Saved data entries:

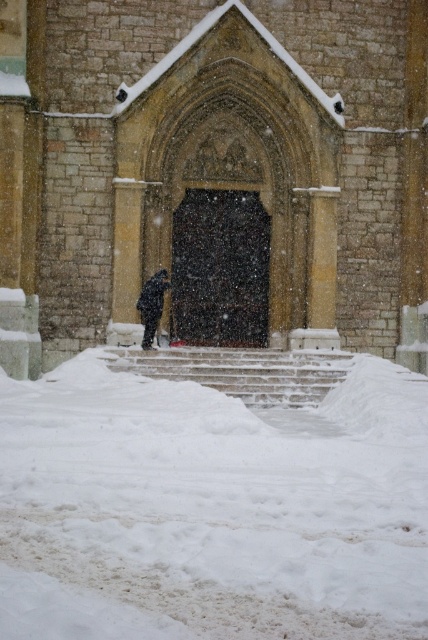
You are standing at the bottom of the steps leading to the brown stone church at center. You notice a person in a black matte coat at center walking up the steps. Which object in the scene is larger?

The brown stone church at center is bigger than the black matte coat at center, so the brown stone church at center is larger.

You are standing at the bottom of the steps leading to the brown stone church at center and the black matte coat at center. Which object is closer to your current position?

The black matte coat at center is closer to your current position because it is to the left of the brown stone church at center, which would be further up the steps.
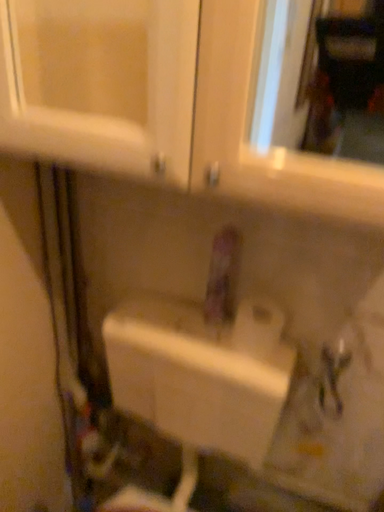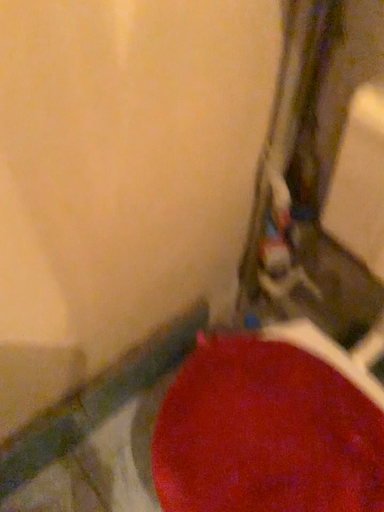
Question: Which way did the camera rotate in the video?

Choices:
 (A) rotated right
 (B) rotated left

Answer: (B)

PROBLEM REQUIREMENTS> Lay out the material above as a Markdown table with two columns, "No." and "Text," giving each nonblank line its own numbered row in order. Leave out blank lines and the pictures.

RESPONSE FOR THIS EXERCISE>
| No. | Text |
|---|---|
| 1 | You are standing at the bottom of the steps leading to the brown stone church at center. You notice a person in a black matte coat at center walking up the steps. Which object in the scene is larger? |
| 2 | The brown stone church at center is bigger than the black matte coat at center, so the brown stone church at center is larger. |
| 3 | You are standing at the bottom of the steps leading to the brown stone church at center and the black matte coat at center. Which object is closer to your current position? |
| 4 | The black matte coat at center is closer to your current position because it is to the left of the brown stone church at center, which would be further up the steps. |
| 5 | Question: Which way did the camera rotate in the video? |
| 6 | Choices: |
| 7 |  (A) rotated right |
| 8 |  (B) rotated left |
| 9 | Answer: (B) |